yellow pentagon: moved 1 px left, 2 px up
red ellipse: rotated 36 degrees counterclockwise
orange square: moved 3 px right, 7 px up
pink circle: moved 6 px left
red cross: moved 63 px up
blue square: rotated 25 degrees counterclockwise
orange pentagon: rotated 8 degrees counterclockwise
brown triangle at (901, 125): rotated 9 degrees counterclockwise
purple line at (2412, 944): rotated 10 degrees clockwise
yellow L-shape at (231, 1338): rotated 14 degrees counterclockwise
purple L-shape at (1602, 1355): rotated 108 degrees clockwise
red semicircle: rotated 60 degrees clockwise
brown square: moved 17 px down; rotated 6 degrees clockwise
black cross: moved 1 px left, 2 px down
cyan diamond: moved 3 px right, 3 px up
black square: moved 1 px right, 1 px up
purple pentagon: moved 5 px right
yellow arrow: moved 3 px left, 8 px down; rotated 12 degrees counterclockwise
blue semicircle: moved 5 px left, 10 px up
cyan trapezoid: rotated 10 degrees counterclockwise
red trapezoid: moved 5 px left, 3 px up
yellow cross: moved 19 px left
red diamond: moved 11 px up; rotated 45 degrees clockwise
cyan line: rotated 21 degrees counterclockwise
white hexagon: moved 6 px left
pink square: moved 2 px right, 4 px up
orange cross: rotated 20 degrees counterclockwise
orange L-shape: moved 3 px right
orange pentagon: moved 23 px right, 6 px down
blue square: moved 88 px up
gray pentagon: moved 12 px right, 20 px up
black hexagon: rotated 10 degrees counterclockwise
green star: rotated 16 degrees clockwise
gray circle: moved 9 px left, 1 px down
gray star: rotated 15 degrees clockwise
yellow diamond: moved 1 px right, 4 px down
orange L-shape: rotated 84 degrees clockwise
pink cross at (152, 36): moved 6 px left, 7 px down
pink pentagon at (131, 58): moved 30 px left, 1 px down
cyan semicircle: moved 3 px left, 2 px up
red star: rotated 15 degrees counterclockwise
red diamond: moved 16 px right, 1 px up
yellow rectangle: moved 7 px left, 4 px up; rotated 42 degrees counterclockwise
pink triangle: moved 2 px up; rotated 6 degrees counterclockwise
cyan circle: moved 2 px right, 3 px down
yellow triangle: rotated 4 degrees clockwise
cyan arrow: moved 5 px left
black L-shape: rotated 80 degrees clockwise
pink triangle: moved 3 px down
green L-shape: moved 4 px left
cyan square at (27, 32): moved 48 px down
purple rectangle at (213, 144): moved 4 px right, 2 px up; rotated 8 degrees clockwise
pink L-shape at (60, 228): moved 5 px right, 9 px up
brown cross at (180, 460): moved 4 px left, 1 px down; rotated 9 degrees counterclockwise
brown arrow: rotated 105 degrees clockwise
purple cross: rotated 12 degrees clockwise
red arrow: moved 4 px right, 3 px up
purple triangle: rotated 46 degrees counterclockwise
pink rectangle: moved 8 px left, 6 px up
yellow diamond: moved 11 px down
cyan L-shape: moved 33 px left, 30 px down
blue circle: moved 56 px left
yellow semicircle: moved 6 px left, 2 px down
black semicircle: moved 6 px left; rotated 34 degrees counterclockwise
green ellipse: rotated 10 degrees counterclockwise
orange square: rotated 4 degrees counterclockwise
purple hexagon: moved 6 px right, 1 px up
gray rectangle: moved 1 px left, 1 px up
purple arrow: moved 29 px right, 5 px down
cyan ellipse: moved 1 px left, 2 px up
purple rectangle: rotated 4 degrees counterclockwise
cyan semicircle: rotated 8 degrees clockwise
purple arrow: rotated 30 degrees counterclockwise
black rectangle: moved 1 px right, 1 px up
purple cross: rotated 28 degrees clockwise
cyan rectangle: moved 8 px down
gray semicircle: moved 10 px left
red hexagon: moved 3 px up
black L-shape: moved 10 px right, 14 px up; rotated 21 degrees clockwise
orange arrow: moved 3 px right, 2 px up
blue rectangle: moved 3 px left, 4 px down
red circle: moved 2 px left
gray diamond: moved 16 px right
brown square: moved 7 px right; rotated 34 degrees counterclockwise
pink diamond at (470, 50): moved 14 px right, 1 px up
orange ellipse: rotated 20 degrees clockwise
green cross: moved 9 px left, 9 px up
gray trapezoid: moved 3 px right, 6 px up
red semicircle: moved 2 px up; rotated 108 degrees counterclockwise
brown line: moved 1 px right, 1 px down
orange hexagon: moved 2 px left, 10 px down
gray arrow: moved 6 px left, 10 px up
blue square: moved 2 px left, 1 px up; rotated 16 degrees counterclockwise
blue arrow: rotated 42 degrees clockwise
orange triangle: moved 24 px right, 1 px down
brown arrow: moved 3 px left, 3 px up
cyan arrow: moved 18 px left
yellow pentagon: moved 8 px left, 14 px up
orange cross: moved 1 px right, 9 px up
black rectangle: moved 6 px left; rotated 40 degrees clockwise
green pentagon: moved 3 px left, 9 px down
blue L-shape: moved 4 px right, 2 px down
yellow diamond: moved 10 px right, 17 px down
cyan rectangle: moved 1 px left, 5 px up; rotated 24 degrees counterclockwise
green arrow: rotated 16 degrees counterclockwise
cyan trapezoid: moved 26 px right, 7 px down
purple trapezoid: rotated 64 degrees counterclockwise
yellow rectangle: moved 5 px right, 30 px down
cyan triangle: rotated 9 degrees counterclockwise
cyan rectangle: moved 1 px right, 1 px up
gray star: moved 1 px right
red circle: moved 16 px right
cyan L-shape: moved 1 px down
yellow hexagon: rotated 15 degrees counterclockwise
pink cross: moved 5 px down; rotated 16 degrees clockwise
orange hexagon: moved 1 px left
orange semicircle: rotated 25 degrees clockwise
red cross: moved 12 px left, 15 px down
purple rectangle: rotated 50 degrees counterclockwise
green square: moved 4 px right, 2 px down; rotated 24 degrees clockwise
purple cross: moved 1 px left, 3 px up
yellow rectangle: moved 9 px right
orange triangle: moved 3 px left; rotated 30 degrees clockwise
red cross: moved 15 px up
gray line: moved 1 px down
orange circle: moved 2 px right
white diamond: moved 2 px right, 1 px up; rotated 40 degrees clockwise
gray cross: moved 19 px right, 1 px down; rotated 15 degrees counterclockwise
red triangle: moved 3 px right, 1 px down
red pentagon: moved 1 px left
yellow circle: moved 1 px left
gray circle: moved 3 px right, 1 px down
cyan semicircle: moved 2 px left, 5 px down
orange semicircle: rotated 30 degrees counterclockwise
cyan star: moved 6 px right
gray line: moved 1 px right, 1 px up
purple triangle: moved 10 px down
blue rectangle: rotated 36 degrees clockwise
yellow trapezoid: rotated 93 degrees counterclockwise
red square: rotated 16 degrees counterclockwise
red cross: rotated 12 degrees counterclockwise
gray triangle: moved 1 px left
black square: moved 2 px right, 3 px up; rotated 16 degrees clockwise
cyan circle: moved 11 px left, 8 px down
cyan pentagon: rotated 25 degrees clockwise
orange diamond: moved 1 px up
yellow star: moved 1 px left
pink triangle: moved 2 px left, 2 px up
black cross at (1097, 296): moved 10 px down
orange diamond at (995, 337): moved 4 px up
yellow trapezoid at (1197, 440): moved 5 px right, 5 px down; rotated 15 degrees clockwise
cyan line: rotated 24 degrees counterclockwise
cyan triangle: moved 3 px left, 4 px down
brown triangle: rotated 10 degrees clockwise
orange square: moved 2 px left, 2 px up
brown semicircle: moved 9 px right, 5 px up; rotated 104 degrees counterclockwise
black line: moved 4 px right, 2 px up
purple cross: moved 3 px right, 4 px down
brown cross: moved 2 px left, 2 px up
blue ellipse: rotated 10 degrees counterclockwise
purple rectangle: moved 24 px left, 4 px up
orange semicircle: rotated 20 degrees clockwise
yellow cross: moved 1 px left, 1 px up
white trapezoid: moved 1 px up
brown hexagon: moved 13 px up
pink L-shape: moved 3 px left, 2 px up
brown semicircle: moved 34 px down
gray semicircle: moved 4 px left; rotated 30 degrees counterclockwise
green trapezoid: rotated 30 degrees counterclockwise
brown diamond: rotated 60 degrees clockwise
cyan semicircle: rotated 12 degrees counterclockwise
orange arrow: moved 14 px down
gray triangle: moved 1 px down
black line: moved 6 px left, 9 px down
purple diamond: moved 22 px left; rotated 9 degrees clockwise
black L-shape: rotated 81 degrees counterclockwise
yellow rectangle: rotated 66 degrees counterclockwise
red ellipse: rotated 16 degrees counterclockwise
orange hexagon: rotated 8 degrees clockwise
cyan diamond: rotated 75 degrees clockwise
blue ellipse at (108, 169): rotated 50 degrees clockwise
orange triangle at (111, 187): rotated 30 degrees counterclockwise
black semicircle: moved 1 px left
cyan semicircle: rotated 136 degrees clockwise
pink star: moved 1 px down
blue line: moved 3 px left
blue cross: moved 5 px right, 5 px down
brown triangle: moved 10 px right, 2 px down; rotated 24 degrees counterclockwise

=====

• _OBJECTIVE_
Will you quote the items word for word, from the first line through the line containing "orange pentagon: rotated", including both?

• _SOLVED EXERCISE_
yellow pentagon: moved 1 px left, 2 px up
red ellipse: rotated 36 degrees counterclockwise
orange square: moved 3 px right, 7 px up
pink circle: moved 6 px left
red cross: moved 63 px up
blue square: rotated 25 degrees counterclockwise
orange pentagon: rotated 8 degrees counterclockwise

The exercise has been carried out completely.